Entries supplied.

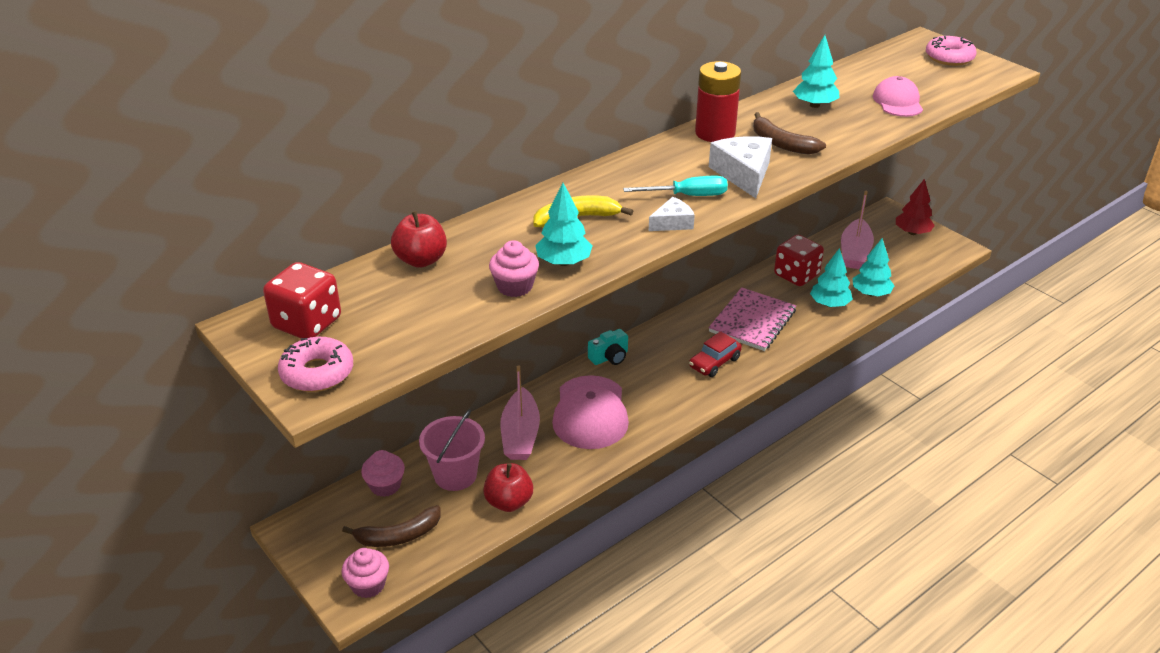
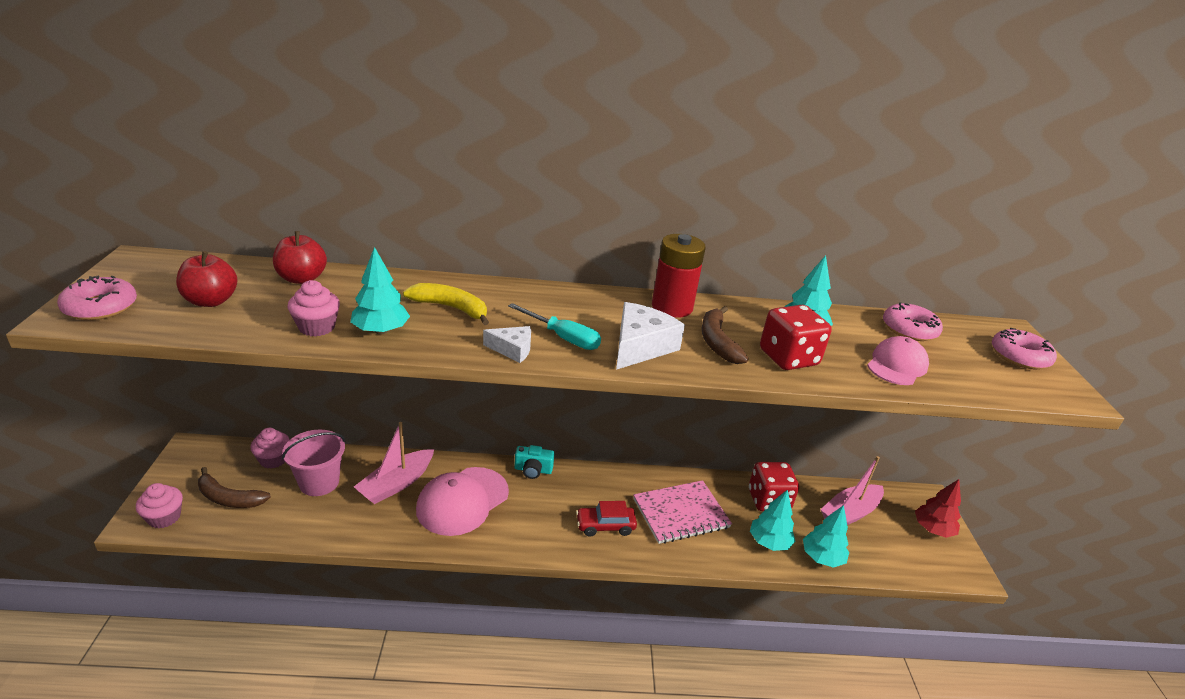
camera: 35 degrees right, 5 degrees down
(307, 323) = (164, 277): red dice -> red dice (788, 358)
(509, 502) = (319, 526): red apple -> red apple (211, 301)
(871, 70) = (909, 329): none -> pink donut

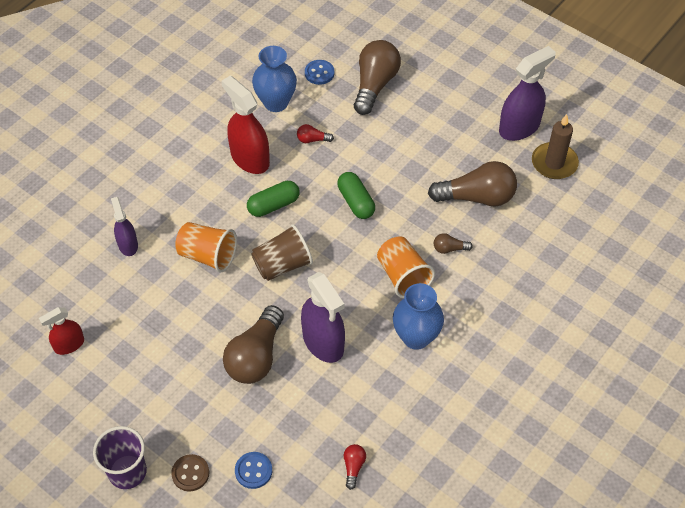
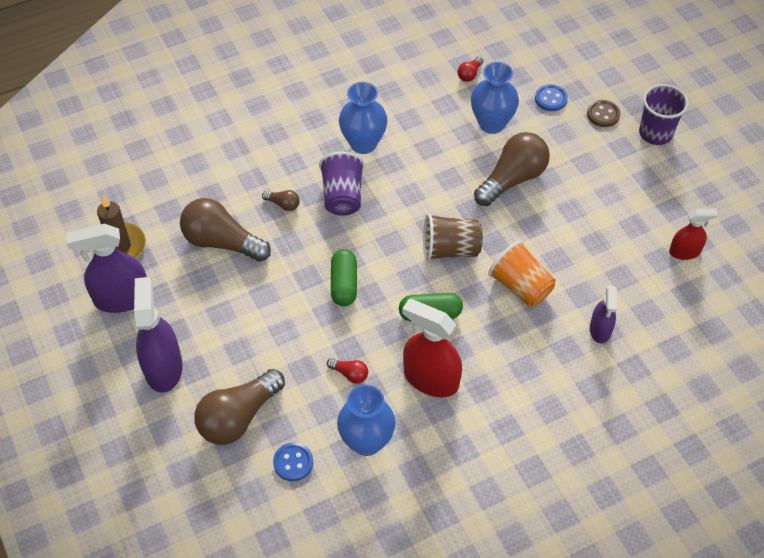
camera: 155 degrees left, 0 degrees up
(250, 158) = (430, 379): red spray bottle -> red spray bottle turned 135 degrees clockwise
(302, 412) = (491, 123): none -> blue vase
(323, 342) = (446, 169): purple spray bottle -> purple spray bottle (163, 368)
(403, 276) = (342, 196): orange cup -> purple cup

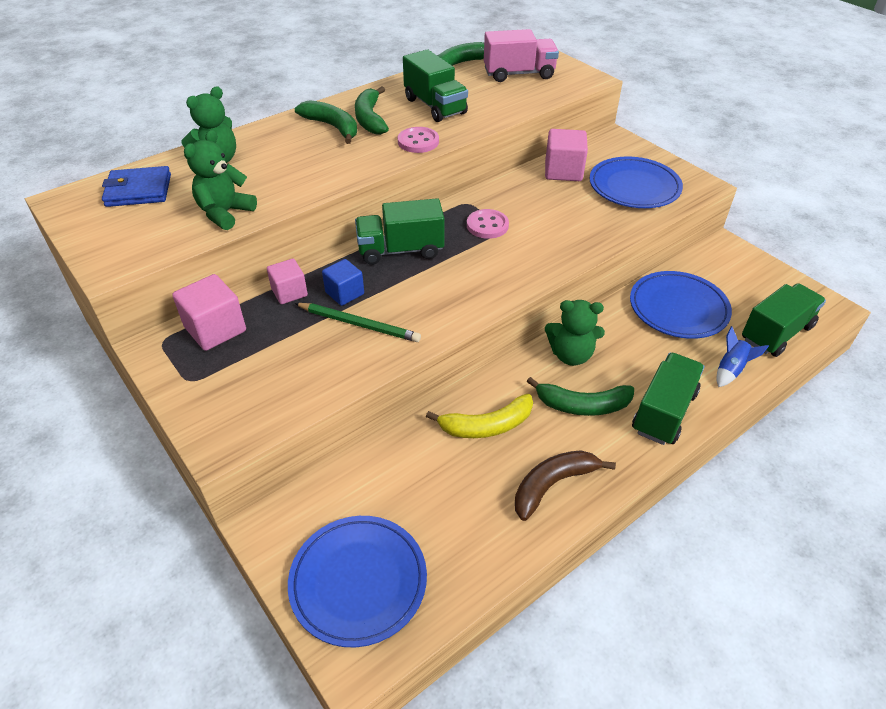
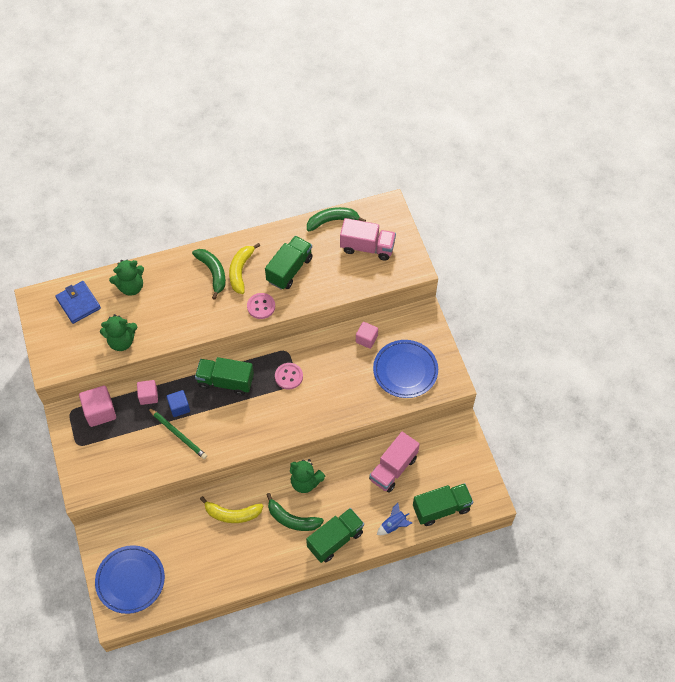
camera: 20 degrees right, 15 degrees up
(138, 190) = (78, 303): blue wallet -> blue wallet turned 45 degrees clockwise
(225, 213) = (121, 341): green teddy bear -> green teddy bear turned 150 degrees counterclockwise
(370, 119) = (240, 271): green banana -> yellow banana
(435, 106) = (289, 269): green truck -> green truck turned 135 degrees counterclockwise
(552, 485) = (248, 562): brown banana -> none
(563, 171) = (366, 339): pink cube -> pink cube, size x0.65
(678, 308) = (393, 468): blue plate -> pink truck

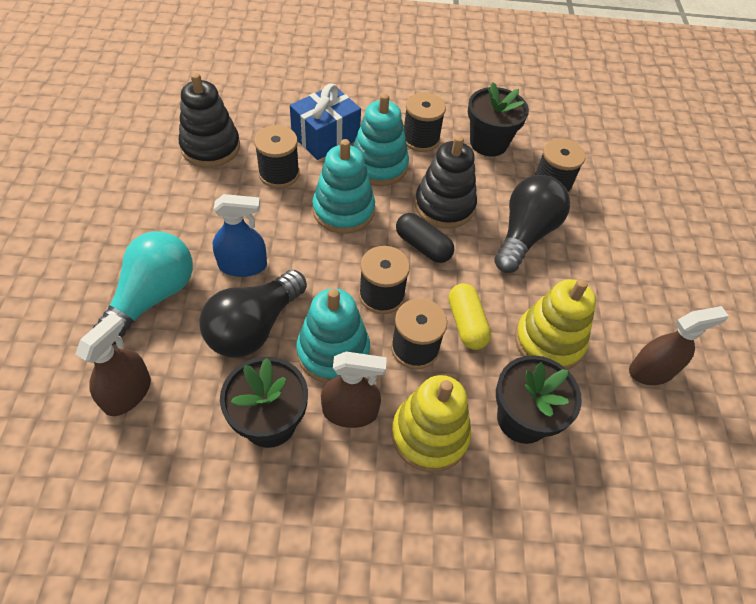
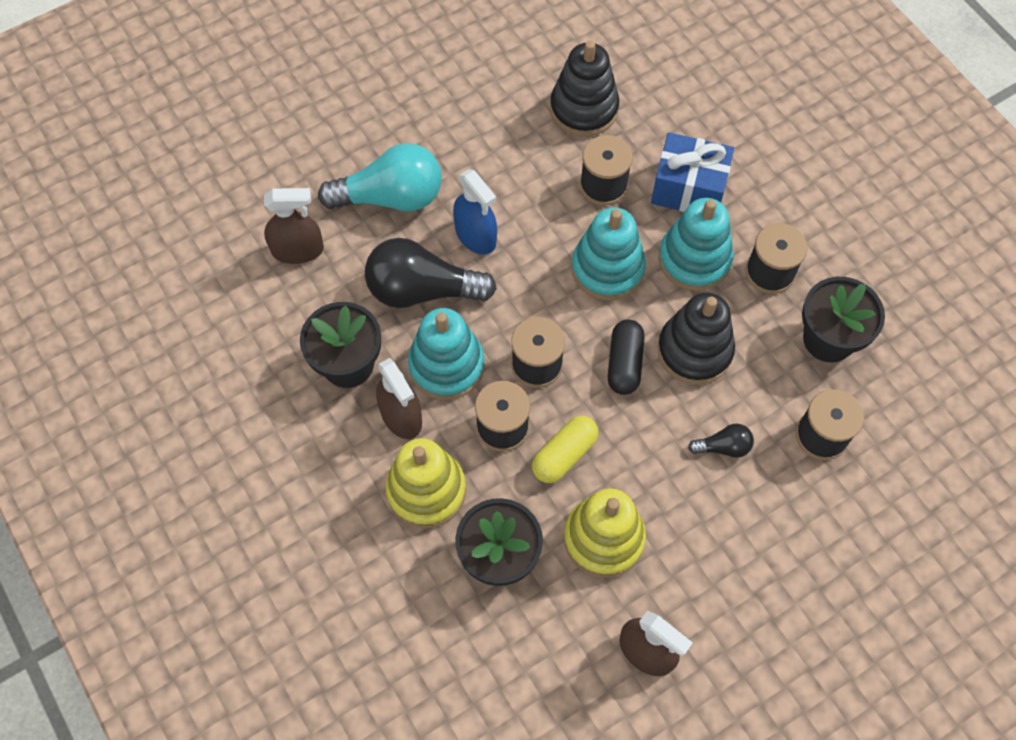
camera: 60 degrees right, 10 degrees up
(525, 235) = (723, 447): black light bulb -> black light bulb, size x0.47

What you have to do.
Work out how many lines of the data include the word "counterclockwise", and write that number alone.

Task output.
2